*** Exercise materials ***

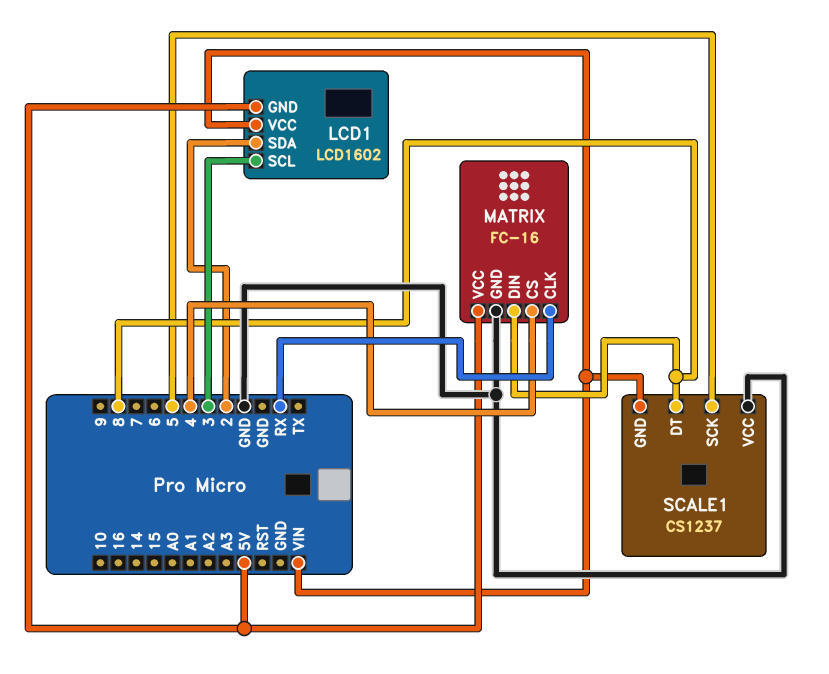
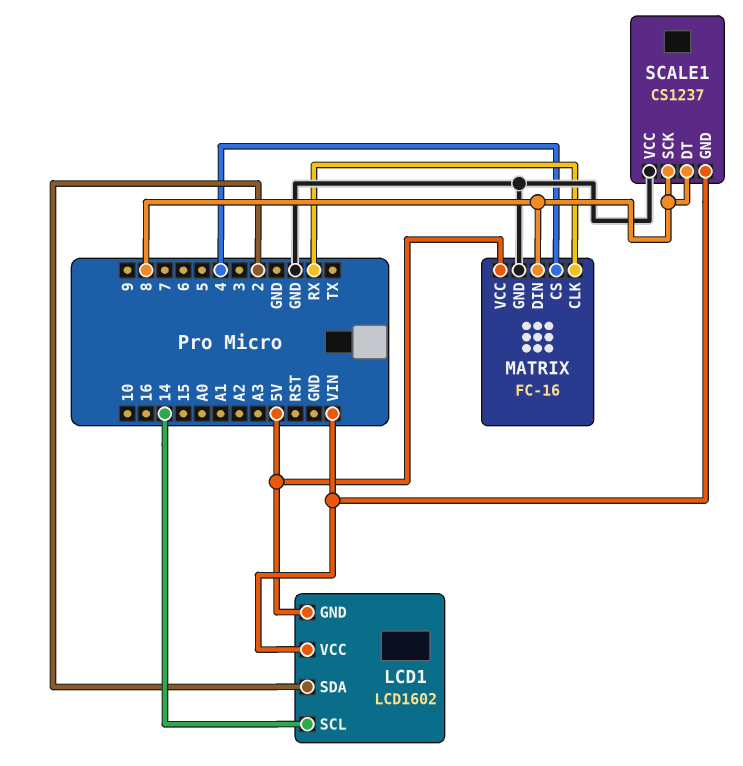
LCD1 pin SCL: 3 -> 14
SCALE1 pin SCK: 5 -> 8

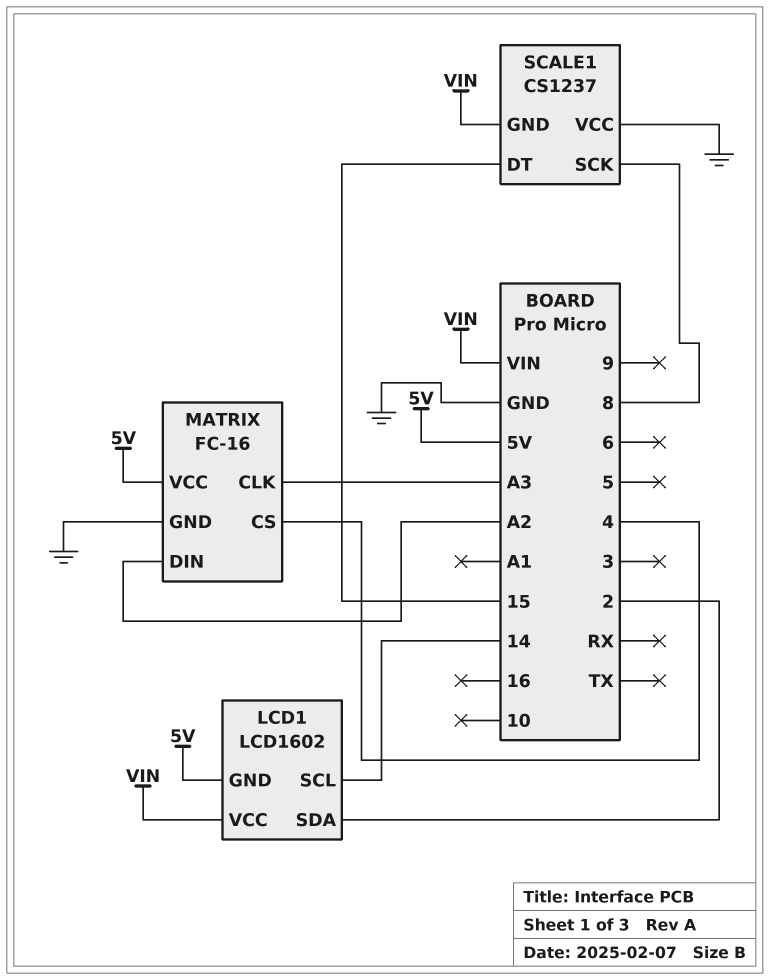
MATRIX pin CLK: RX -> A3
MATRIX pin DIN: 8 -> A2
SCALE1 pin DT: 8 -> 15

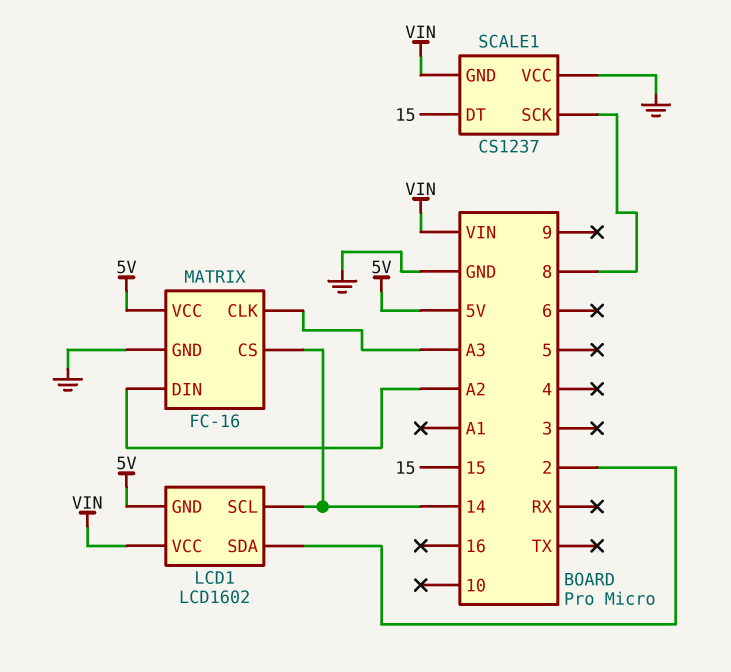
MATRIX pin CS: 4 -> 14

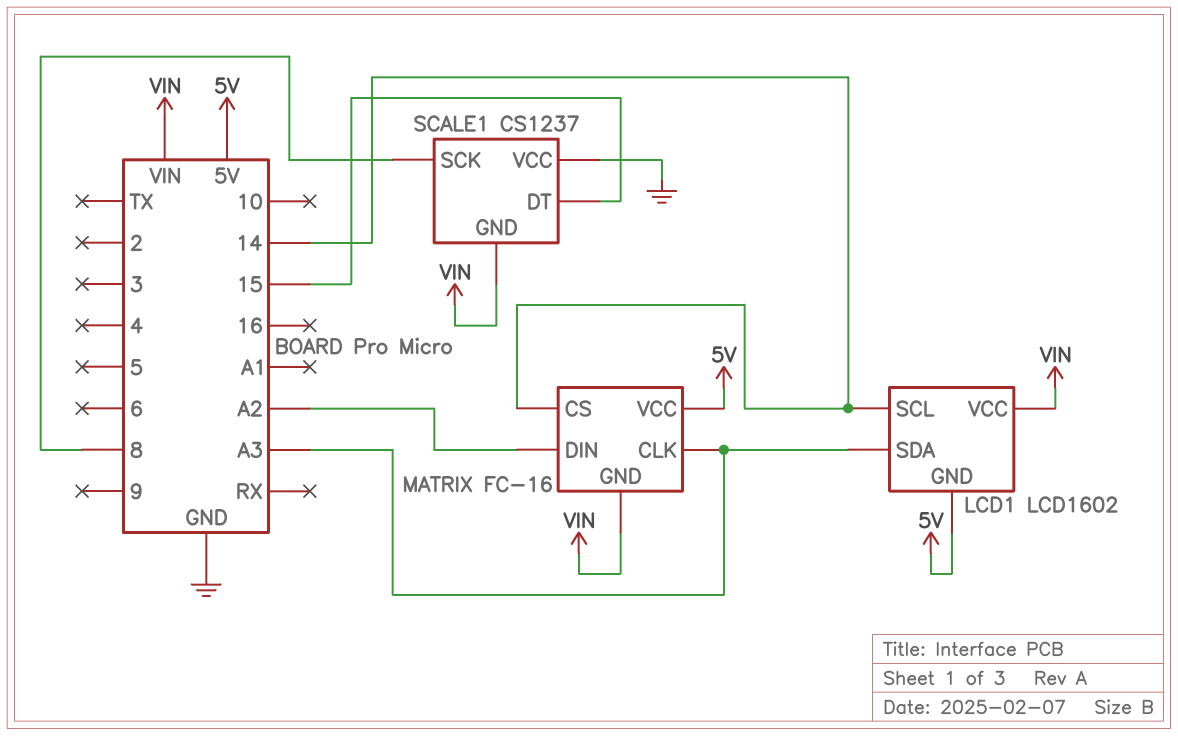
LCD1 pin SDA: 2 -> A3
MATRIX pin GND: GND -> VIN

*** End of Exercise materials ***

Begin at the line containing "MATRIX pin CS: 4 -> 14" and copy every line through the end of the data above exactly, omitting the pictures.

MATRIX pin CS: 4 -> 14

LCD1 pin SDA: 2 -> A3
MATRIX pin GND: GND -> VIN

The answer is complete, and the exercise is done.